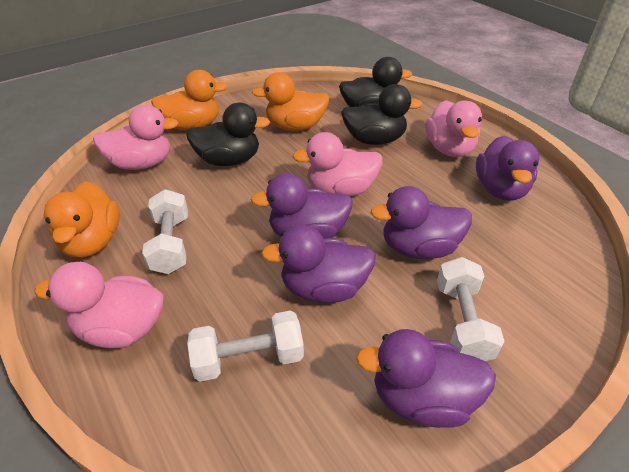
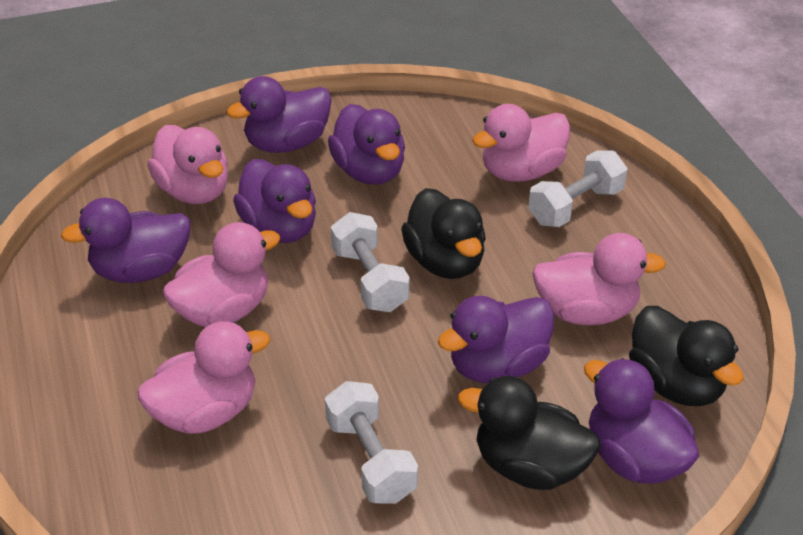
orange duck: 3 -> 0
pink duck: 4 -> 5
purple duck: 5 -> 6

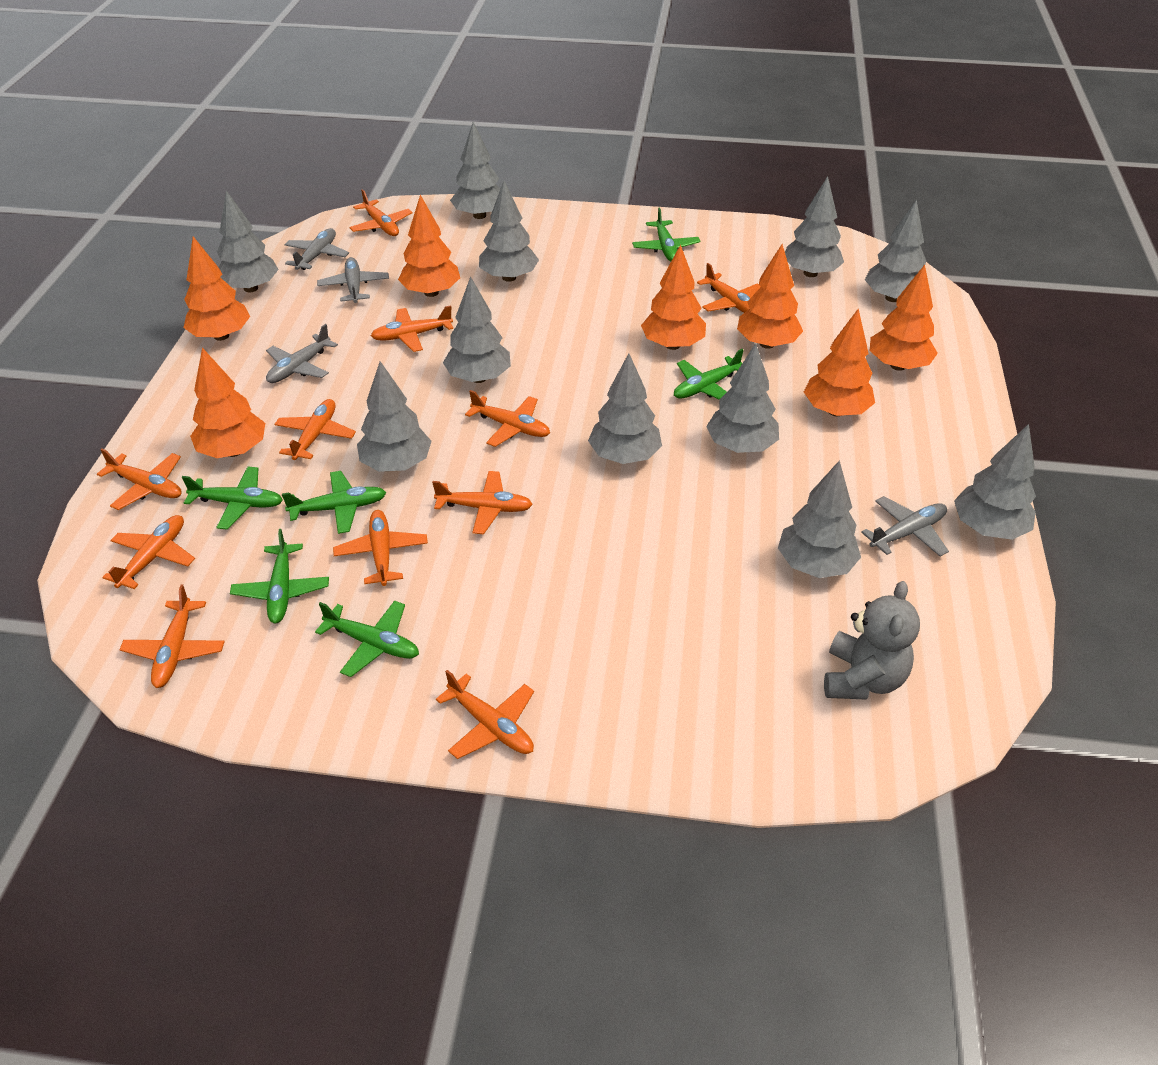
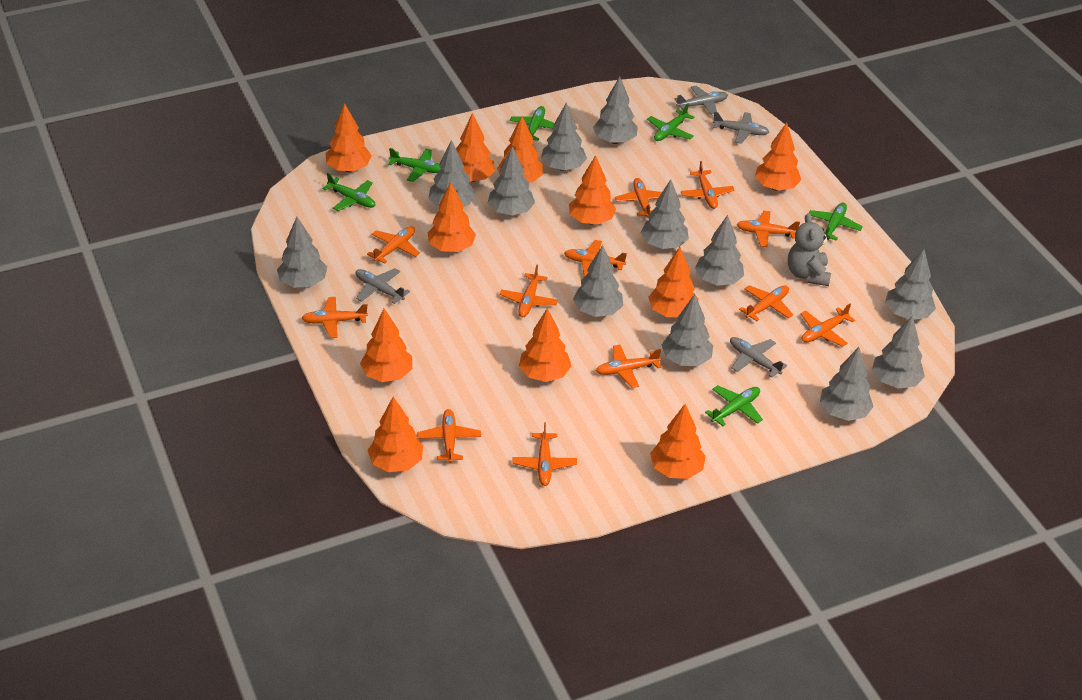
grey tree: 11 -> 12
orange plane: 11 -> 12
orange tree: 7 -> 11

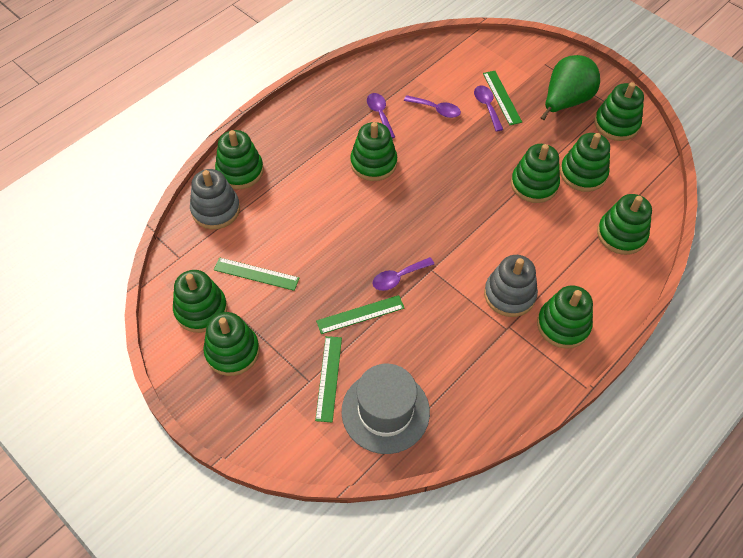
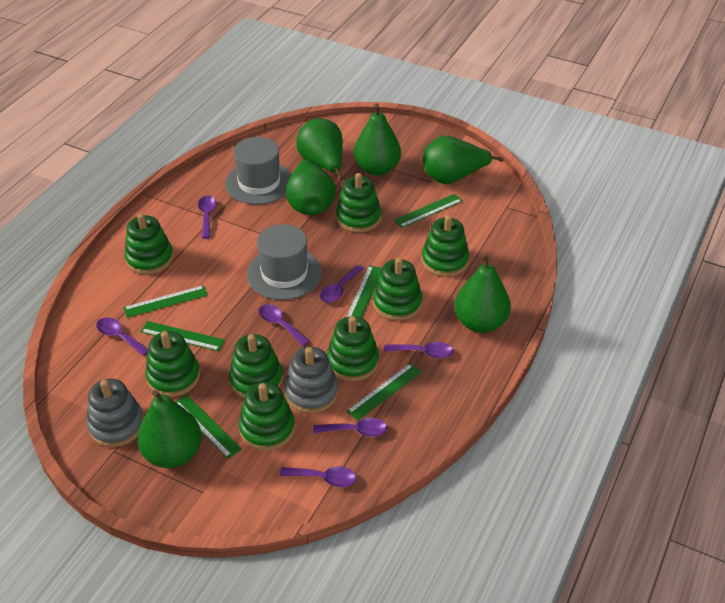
green pear: 1 -> 6
green ruler: 4 -> 6
green stacking toy: 9 -> 8
grey hat: 1 -> 2
purple spoon: 4 -> 7

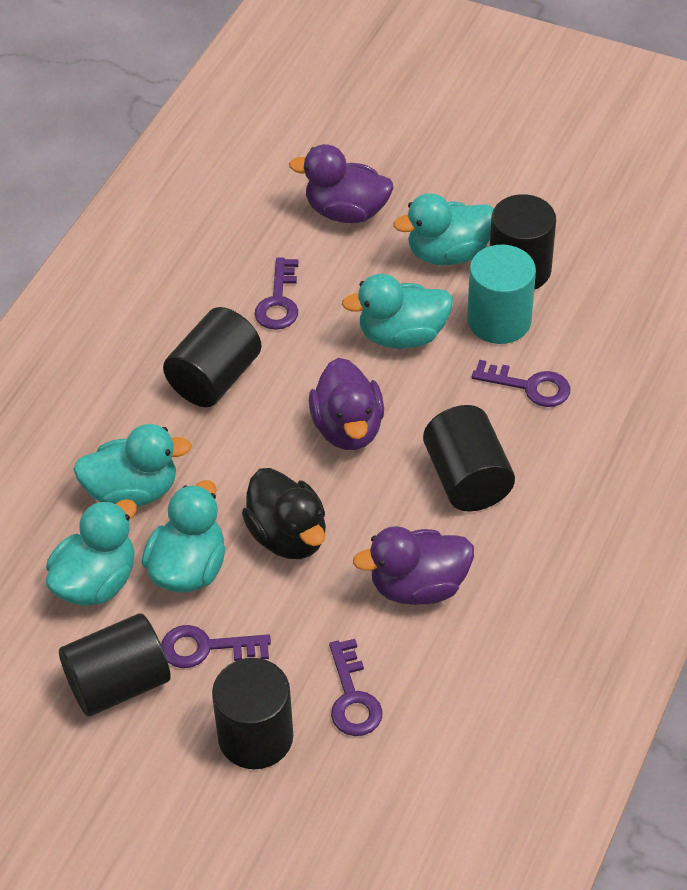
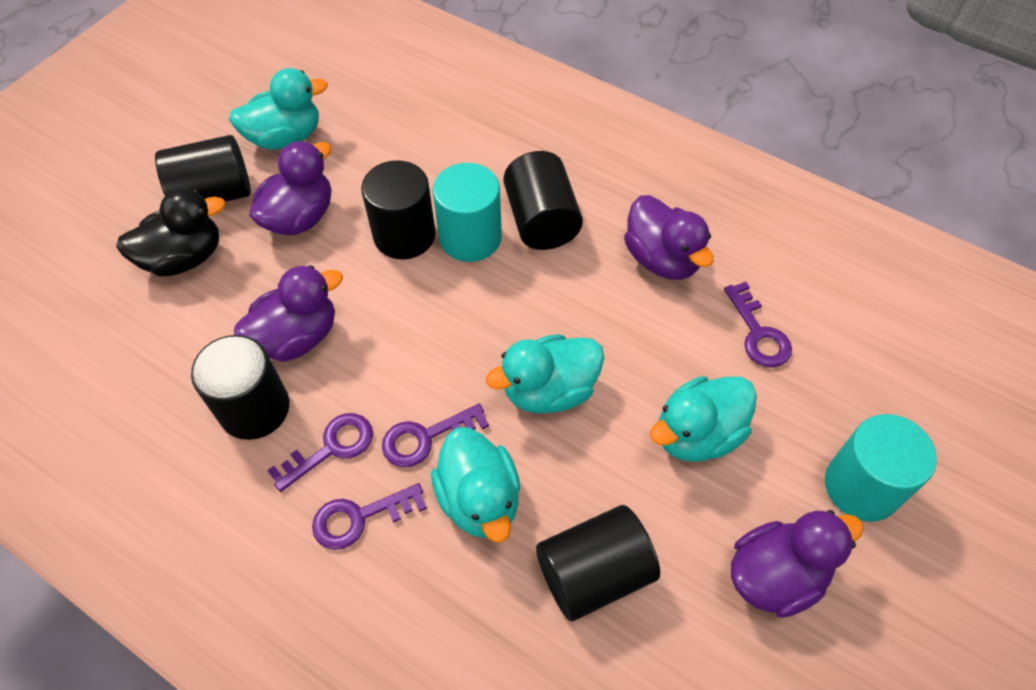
purple duck: 3 -> 4
turquoise cylinder: 1 -> 2
turquoise duck: 5 -> 4

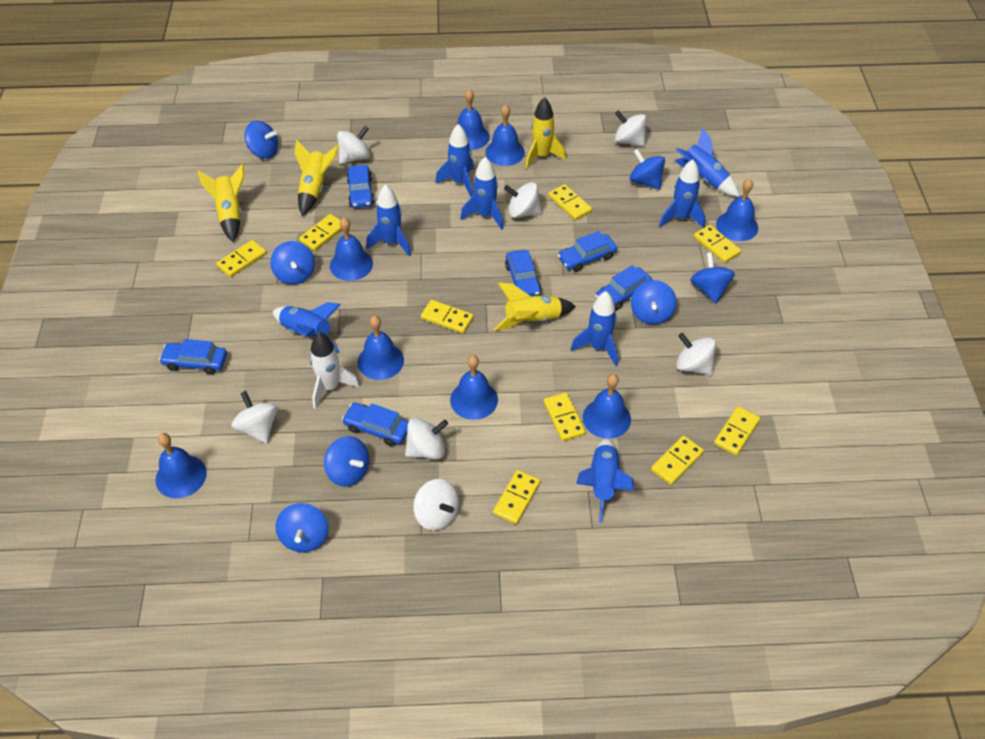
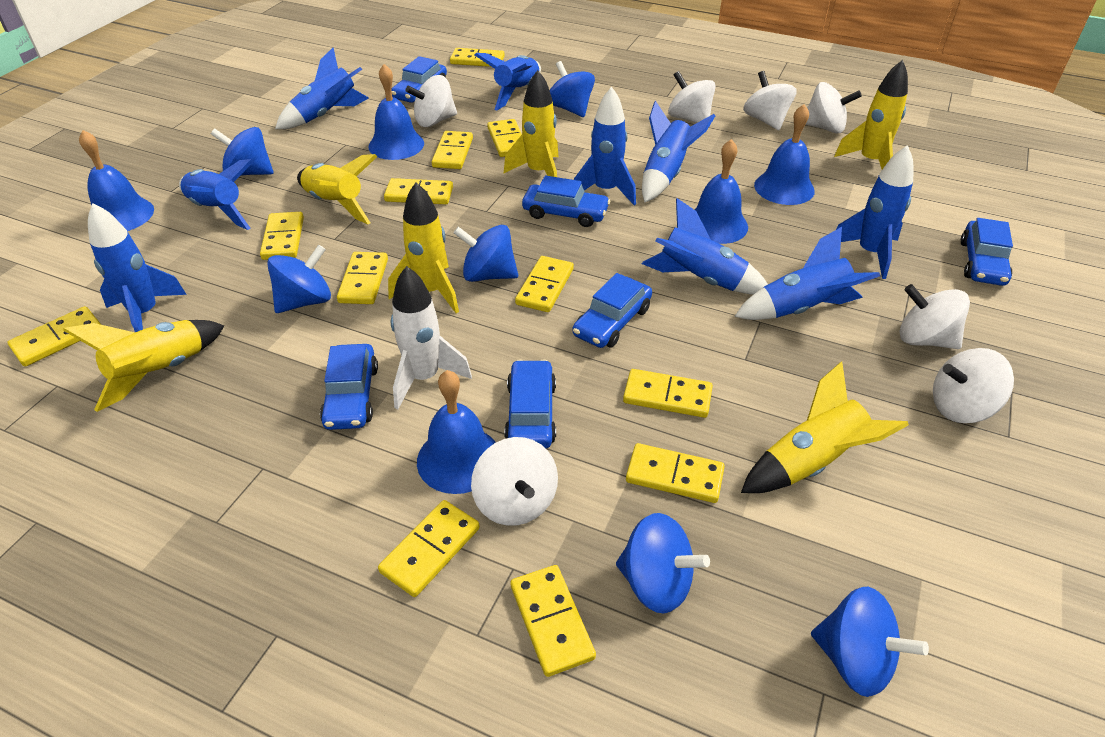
blue bell: 8 -> 5
blue rocket: 8 -> 9
blue spinning top: 7 -> 6
yellow domino: 9 -> 12
yellow rocket: 4 -> 6

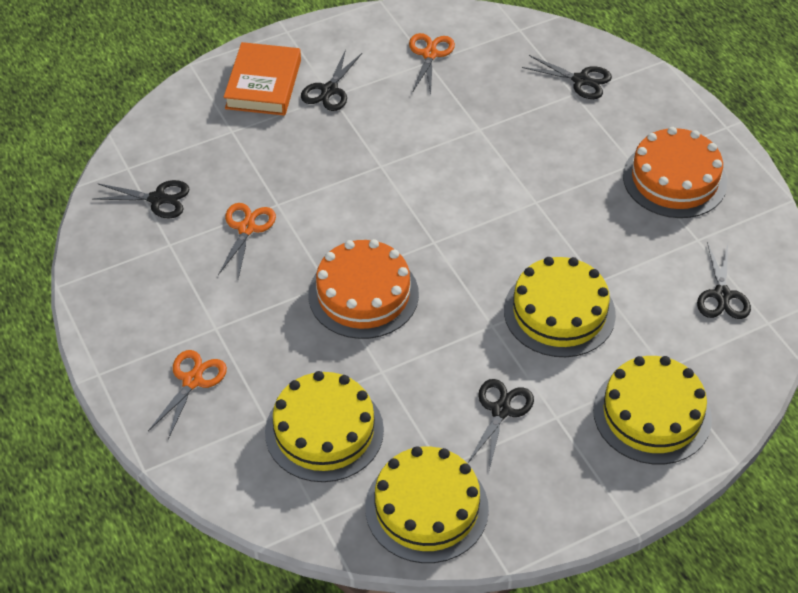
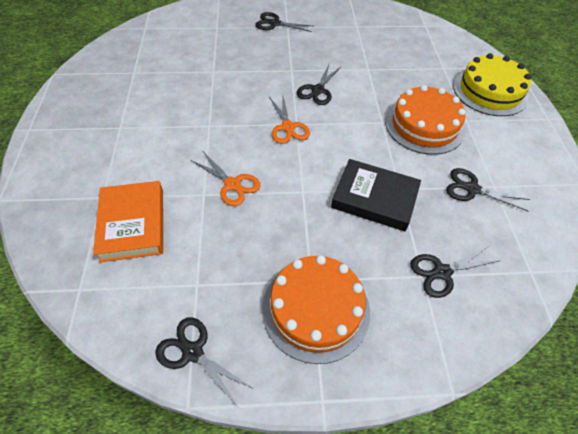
black book: 0 -> 1
orange scissors: 3 -> 2
yellow cake: 4 -> 1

YOUR TASK:
All records above are to be output verbatim, with their pictures omitted.

RESPONSE AREA:
orange duck: 3 -> 0
pink duck: 4 -> 5
purple duck: 5 -> 6

grey tree: 11 -> 12
orange plane: 11 -> 12
orange tree: 7 -> 11

green pear: 1 -> 6
green ruler: 4 -> 6
green stacking toy: 9 -> 8
grey hat: 1 -> 2
purple spoon: 4 -> 7

purple duck: 3 -> 4
turquoise cylinder: 1 -> 2
turquoise duck: 5 -> 4

blue bell: 8 -> 5
blue rocket: 8 -> 9
blue spinning top: 7 -> 6
yellow domino: 9 -> 12
yellow rocket: 4 -> 6

black book: 0 -> 1
orange scissors: 3 -> 2
yellow cake: 4 -> 1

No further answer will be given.